━━━━━ The data
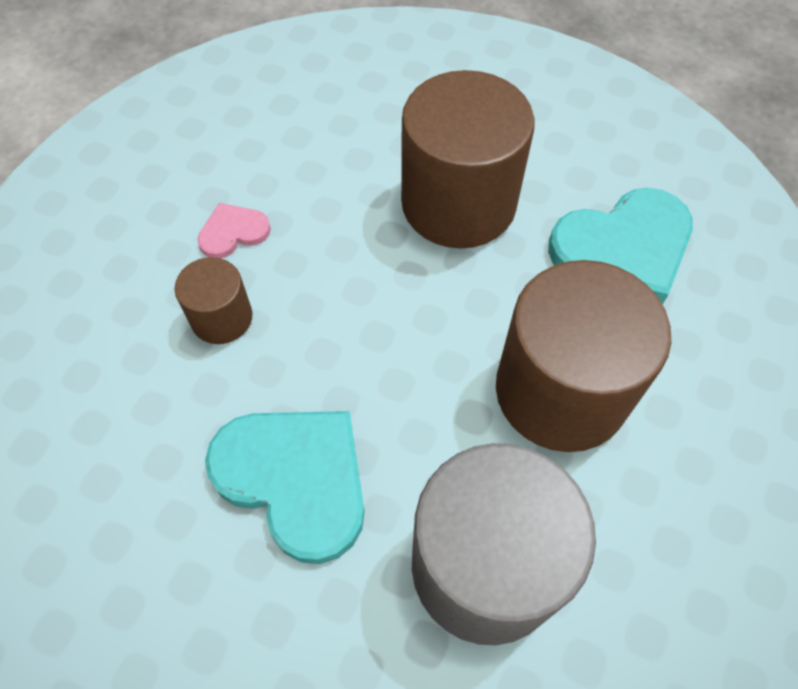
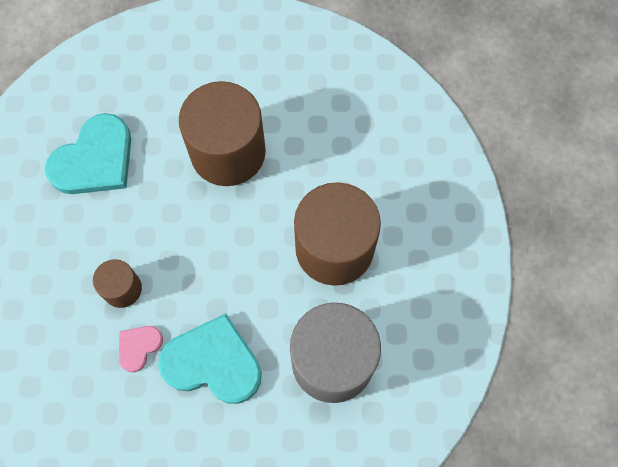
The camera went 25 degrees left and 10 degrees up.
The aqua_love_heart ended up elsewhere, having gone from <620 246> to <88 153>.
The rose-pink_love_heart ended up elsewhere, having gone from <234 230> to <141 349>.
━━━━━━━━━━
» Task instructions: In your copy, include no pictures; print every line above exactly.

» Answer box:
The camera went 25 degrees left and 10 degrees up.
The aqua_love_heart ended up elsewhere, having gone from <620 246> to <88 153>.
The rose-pink_love_heart ended up elsewhere, having gone from <234 230> to <141 349>.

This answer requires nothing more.